Data supplied Start Marker

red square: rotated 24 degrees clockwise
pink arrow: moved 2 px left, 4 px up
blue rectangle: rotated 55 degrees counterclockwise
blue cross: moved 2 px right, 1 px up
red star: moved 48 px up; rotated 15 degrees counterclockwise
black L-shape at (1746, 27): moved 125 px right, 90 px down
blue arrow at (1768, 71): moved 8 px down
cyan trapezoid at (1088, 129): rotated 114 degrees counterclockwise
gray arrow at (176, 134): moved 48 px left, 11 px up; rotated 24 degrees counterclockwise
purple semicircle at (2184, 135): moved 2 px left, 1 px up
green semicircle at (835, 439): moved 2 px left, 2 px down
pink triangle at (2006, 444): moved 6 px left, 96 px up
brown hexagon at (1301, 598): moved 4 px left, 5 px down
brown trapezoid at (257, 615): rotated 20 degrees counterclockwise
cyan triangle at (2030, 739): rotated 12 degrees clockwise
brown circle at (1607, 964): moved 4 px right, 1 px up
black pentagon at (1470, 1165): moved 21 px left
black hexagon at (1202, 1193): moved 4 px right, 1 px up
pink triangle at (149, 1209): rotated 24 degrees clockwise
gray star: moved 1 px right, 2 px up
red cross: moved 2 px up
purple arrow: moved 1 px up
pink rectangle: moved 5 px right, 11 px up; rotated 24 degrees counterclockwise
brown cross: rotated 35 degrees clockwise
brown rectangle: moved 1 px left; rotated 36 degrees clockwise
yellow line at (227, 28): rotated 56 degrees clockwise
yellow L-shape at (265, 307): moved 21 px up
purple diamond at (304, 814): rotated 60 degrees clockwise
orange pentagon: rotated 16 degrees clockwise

Data supplied End Marker

#### Task directions
The data above is to be restated line for line, word for word.

#### Answer space
red square: rotated 24 degrees clockwise
pink arrow: moved 2 px left, 4 px up
blue rectangle: rotated 55 degrees counterclockwise
blue cross: moved 2 px right, 1 px up
red star: moved 48 px up; rotated 15 degrees counterclockwise
black L-shape at (1746, 27): moved 125 px right, 90 px down
blue arrow at (1768, 71): moved 8 px down
cyan trapezoid at (1088, 129): rotated 114 degrees counterclockwise
gray arrow at (176, 134): moved 48 px left, 11 px up; rotated 24 degrees counterclockwise
purple semicircle at (2184, 135): moved 2 px left, 1 px up
green semicircle at (835, 439): moved 2 px left, 2 px down
pink triangle at (2006, 444): moved 6 px left, 96 px up
brown hexagon at (1301, 598): moved 4 px left, 5 px down
brown trapezoid at (257, 615): rotated 20 degrees counterclockwise
cyan triangle at (2030, 739): rotated 12 degrees clockwise
brown circle at (1607, 964): moved 4 px right, 1 px up
black pentagon at (1470, 1165): moved 21 px left
black hexagon at (1202, 1193): moved 4 px right, 1 px up
pink triangle at (149, 1209): rotated 24 degrees clockwise
gray star: moved 1 px right, 2 px up
red cross: moved 2 px up
purple arrow: moved 1 px up
pink rectangle: moved 5 px right, 11 px up; rotated 24 degrees counterclockwise
brown cross: rotated 35 degrees clockwise
brown rectangle: moved 1 px left; rotated 36 degrees clockwise
yellow line at (227, 28): rotated 56 degrees clockwise
yellow L-shape at (265, 307): moved 21 px up
purple diamond at (304, 814): rotated 60 degrees clockwise
orange pentagon: rotated 16 degrees clockwise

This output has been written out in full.